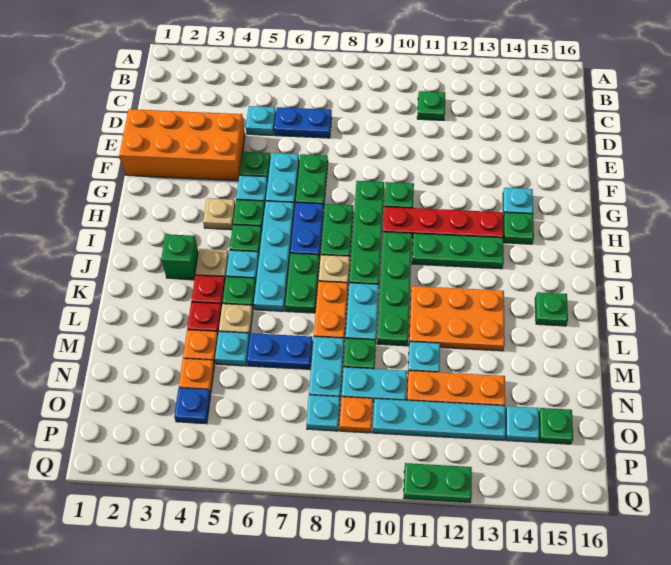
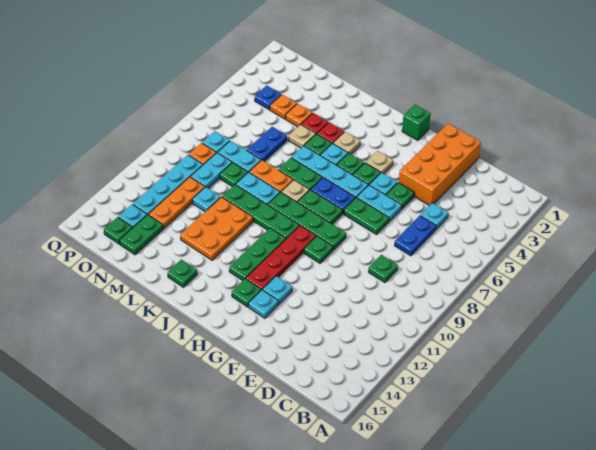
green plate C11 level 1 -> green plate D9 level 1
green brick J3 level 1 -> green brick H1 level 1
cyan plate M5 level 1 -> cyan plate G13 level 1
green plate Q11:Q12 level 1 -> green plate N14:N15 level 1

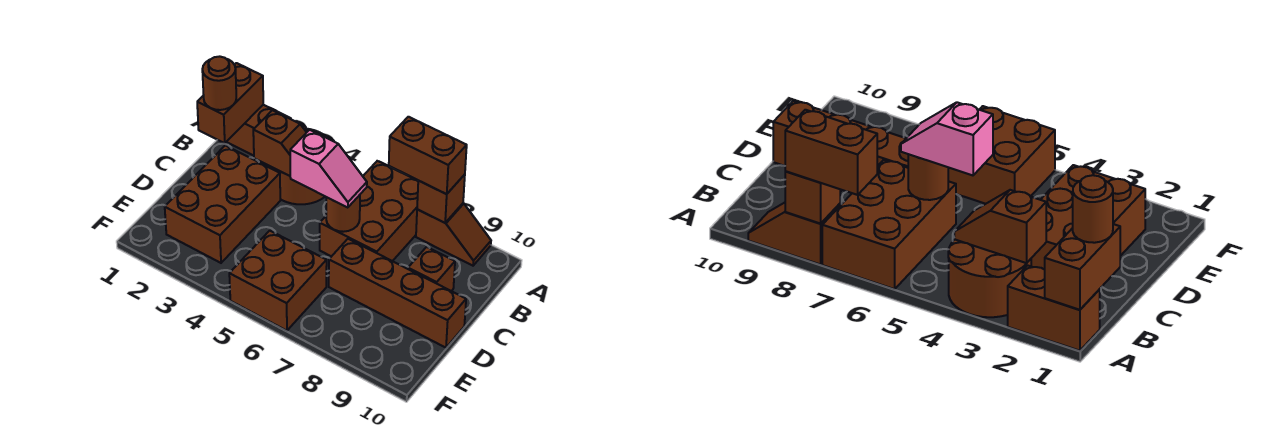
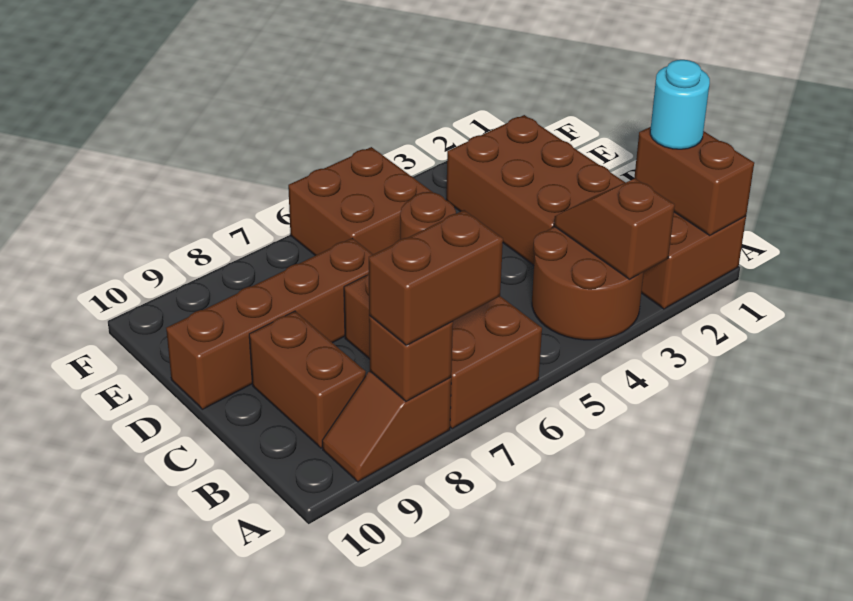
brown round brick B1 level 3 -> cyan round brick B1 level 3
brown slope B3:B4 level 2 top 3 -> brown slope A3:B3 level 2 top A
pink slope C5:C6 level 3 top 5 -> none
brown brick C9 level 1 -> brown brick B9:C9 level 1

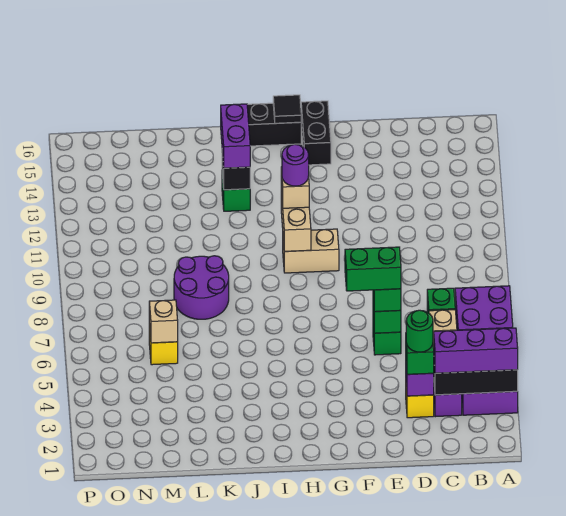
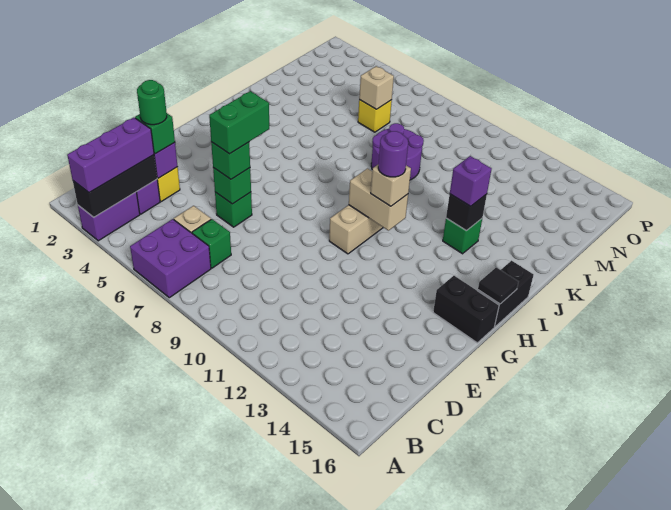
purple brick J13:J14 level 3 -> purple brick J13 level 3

YOUR INSTRUCTIONS
Retype the listing exactly. Pictures do not belong in the copy.

OUTPUT
green plate C11 level 1 -> green plate D9 level 1
green brick J3 level 1 -> green brick H1 level 1
cyan plate M5 level 1 -> cyan plate G13 level 1
green plate Q11:Q12 level 1 -> green plate N14:N15 level 1

brown round brick B1 level 3 -> cyan round brick B1 level 3
brown slope B3:B4 level 2 top 3 -> brown slope A3:B3 level 2 top A
pink slope C5:C6 level 3 top 5 -> none
brown brick C9 level 1 -> brown brick B9:C9 level 1

purple brick J13:J14 level 3 -> purple brick J13 level 3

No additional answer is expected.